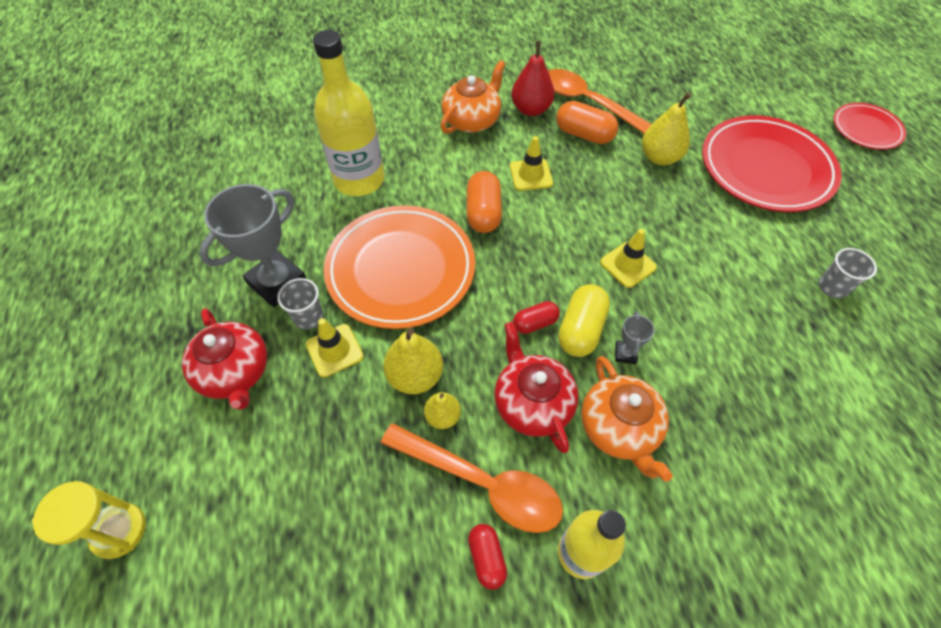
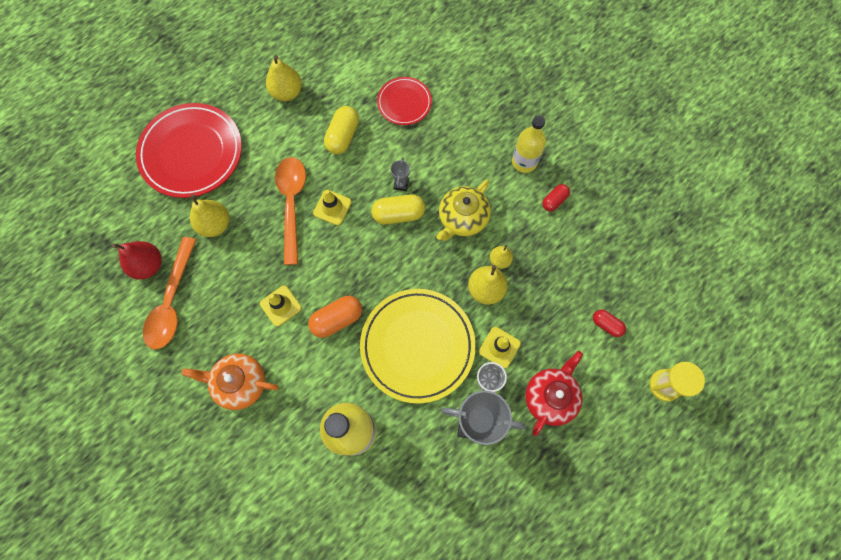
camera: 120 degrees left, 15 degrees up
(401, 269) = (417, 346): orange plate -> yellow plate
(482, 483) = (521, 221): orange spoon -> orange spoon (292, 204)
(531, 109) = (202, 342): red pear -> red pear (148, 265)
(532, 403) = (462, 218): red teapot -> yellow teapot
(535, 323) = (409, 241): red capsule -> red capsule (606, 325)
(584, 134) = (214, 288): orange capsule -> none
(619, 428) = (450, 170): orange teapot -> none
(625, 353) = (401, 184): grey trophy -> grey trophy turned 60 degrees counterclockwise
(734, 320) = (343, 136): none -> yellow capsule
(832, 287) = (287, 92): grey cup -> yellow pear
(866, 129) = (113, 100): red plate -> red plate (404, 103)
* * *
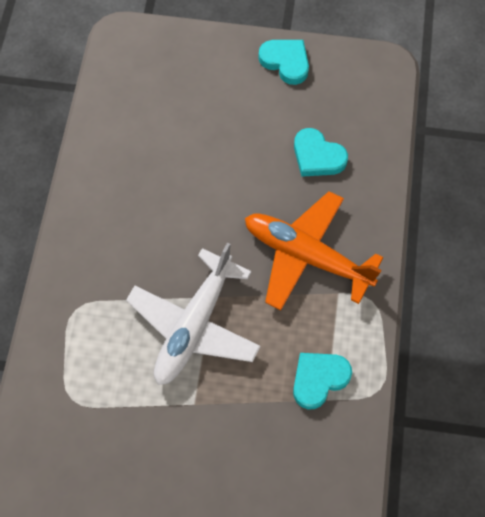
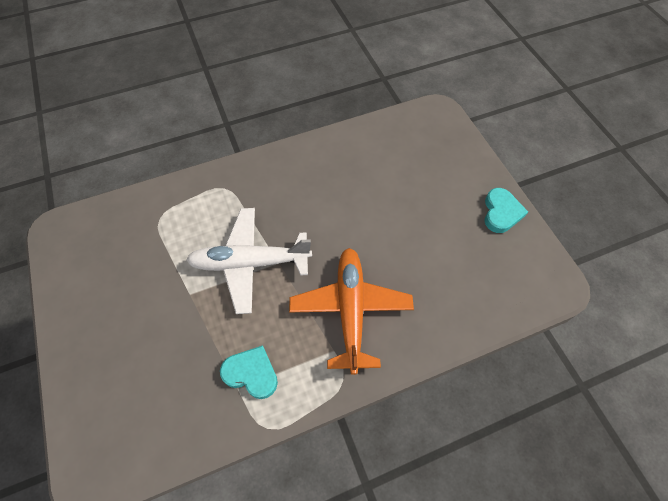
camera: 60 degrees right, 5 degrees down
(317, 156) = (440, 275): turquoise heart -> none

→ WHAT THE TASK ASKS:
Using the data above, extract exactly the lines from the one that holds "(734, 320) = (343, 136): none" to the one that holds "(866, 129) = (113, 100): red", both ends included, and no others.

→ RESULT OF THIS TASK:
(734, 320) = (343, 136): none -> yellow capsule
(832, 287) = (287, 92): grey cup -> yellow pear
(866, 129) = (113, 100): red plate -> red plate (404, 103)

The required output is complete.